━━━ Information supplied

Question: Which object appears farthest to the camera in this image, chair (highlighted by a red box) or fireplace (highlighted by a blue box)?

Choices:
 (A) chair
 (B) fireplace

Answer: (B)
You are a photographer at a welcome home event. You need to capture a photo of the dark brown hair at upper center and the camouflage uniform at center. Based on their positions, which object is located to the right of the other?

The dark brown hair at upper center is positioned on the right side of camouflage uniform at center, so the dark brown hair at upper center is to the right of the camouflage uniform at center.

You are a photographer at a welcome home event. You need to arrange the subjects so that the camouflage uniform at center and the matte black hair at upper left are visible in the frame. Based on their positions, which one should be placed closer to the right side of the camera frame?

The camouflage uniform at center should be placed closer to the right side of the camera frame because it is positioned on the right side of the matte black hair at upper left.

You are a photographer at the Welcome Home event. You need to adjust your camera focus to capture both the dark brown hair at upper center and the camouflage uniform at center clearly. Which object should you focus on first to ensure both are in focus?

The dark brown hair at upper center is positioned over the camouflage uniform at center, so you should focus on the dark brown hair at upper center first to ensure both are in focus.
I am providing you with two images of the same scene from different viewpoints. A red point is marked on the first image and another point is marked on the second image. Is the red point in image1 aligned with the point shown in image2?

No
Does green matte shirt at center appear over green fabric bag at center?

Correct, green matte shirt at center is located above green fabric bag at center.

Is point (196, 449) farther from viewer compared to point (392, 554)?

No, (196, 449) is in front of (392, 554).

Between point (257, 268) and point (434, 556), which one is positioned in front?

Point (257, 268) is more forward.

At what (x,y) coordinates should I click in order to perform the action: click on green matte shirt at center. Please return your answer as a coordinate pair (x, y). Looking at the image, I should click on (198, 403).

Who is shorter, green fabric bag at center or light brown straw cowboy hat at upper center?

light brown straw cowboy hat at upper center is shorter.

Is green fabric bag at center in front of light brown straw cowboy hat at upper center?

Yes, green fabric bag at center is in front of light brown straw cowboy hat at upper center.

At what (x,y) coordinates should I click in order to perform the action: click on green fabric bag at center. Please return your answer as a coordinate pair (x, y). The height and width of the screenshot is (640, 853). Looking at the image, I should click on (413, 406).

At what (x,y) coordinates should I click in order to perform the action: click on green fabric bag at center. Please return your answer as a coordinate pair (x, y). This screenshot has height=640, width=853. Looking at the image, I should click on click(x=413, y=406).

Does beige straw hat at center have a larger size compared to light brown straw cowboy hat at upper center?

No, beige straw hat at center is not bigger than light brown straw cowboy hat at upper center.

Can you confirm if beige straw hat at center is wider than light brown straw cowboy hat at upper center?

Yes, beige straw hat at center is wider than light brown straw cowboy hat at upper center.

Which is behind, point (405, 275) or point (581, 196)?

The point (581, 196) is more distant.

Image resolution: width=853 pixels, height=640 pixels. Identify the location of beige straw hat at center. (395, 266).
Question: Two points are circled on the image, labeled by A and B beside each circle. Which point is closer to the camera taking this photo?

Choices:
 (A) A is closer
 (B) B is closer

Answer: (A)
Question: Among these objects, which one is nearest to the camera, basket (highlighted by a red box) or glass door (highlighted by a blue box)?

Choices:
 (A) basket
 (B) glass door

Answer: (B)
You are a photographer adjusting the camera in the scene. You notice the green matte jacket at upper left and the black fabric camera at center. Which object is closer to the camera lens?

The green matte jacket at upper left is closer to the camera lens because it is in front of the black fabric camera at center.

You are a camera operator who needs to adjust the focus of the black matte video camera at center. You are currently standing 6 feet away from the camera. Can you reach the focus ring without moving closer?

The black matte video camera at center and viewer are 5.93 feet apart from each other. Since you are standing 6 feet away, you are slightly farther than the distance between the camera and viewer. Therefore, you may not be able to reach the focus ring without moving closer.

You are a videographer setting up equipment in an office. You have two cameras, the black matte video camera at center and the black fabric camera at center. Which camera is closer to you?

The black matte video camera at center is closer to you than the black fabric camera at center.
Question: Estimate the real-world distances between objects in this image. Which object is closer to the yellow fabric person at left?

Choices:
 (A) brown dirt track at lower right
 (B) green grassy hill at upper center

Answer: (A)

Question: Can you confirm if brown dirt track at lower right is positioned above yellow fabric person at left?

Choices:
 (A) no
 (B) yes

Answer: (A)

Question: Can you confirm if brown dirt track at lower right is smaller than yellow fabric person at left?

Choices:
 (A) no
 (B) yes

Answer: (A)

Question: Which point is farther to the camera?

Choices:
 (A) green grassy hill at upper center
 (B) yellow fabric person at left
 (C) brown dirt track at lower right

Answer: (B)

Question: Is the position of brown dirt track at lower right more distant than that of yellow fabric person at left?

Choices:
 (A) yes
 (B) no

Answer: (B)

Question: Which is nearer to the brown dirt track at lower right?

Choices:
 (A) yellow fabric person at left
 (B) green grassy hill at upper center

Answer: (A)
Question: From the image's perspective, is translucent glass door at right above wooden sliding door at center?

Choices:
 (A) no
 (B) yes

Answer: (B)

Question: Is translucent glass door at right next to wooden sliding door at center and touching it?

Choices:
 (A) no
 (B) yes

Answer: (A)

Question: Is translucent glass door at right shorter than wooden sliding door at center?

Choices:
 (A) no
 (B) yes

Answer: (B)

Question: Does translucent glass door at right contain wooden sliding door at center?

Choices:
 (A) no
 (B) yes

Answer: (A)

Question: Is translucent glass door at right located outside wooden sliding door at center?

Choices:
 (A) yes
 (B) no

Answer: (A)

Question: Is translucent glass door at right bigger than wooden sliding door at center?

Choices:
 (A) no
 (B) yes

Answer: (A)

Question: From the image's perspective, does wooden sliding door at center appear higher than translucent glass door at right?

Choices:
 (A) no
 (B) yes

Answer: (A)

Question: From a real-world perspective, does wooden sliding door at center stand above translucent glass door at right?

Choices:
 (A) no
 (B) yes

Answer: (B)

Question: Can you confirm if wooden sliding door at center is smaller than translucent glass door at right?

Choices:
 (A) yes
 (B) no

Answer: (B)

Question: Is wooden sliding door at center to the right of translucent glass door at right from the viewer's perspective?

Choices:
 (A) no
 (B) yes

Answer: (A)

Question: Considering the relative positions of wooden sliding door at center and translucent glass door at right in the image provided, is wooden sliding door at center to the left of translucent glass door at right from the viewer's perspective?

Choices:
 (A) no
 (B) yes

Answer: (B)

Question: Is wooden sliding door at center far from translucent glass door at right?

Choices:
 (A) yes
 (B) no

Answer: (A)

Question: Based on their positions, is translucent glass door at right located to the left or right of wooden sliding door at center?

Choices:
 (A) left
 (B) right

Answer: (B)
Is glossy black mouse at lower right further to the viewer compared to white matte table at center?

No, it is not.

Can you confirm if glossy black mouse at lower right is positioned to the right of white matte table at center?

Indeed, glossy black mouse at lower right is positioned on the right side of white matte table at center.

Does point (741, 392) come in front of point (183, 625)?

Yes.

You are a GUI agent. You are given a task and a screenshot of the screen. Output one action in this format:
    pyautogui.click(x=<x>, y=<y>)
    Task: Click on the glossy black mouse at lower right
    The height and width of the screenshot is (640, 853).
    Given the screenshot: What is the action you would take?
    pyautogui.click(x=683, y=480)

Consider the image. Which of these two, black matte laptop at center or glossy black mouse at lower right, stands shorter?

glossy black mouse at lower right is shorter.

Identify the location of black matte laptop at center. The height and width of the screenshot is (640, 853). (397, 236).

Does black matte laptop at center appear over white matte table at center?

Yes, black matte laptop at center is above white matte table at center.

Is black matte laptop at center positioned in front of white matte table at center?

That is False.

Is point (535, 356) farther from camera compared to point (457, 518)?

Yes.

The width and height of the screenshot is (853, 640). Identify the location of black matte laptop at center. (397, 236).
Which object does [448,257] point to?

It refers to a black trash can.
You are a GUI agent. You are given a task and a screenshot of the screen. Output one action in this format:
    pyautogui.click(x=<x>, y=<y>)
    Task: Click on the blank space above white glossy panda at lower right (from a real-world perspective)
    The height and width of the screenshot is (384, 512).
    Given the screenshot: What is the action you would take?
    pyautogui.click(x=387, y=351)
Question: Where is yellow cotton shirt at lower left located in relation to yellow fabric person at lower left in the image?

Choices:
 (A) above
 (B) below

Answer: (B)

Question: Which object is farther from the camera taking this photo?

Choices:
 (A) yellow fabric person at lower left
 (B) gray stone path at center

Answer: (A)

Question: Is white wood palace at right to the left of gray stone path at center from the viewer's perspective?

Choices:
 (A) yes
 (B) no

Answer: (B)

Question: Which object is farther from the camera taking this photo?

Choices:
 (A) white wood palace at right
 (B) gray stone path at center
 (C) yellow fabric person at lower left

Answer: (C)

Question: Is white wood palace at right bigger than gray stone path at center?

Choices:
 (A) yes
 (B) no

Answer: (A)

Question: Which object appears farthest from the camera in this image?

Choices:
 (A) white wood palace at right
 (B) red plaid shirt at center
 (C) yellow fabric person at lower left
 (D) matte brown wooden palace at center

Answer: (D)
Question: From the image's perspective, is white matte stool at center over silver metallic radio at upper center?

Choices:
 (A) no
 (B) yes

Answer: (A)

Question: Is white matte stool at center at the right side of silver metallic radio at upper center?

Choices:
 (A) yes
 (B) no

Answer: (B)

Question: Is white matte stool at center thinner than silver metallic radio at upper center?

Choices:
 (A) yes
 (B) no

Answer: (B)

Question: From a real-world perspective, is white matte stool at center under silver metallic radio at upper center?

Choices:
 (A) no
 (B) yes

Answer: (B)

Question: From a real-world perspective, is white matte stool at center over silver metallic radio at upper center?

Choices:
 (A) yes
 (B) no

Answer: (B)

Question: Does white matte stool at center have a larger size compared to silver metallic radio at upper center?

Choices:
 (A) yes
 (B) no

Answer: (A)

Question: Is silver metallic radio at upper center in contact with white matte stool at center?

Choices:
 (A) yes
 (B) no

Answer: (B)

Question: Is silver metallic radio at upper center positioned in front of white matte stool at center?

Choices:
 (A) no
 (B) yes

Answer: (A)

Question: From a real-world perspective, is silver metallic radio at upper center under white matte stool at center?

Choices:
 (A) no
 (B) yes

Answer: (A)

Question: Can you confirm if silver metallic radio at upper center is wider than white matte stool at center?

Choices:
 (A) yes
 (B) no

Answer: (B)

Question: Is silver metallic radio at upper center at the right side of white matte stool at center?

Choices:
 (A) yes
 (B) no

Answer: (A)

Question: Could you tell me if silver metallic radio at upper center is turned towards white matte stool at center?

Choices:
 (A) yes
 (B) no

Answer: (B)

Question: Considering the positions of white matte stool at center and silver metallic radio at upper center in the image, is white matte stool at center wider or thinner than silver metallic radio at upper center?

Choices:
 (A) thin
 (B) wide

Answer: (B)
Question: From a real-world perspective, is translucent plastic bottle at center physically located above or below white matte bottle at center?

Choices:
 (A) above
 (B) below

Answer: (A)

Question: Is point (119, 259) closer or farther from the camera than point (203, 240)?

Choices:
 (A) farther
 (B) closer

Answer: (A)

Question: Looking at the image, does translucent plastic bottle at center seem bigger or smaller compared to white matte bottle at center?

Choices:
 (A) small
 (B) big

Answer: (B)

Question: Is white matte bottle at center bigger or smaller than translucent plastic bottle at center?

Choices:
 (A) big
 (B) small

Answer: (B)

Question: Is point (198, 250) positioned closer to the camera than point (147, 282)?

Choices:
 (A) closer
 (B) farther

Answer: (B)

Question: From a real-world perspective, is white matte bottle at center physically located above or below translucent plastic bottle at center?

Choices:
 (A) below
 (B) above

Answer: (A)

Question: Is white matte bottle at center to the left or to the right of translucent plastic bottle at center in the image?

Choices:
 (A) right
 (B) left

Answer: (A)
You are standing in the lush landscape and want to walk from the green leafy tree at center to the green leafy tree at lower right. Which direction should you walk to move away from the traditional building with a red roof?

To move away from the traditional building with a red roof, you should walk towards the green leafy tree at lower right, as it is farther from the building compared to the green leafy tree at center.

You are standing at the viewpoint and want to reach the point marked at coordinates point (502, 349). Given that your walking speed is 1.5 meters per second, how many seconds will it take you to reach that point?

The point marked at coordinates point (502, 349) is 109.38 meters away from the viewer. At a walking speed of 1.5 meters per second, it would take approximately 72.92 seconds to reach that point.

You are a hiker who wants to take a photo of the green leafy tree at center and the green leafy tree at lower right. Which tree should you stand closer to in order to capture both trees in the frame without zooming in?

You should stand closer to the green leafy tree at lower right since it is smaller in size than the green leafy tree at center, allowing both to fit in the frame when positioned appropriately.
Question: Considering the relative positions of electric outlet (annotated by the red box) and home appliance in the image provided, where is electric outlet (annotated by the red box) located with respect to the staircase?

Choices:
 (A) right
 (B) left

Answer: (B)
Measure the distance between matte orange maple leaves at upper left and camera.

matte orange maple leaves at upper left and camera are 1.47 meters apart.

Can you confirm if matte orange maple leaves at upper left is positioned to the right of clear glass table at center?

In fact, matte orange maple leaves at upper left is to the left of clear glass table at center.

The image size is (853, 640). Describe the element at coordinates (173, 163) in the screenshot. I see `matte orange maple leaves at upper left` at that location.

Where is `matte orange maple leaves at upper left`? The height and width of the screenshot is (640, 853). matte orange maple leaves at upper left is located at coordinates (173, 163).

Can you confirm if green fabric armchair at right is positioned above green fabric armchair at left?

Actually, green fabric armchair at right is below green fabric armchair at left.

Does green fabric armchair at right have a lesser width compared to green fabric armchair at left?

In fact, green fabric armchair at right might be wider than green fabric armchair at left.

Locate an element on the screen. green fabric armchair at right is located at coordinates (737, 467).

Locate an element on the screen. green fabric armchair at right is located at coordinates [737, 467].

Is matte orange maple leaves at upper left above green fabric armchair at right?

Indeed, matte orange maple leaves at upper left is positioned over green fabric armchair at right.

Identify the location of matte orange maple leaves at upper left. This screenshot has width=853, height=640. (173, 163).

━━━━━━

→ **Problem to work on**
Please give only the number of lines in the listing above that contain the word "apart".

→ **Response**
2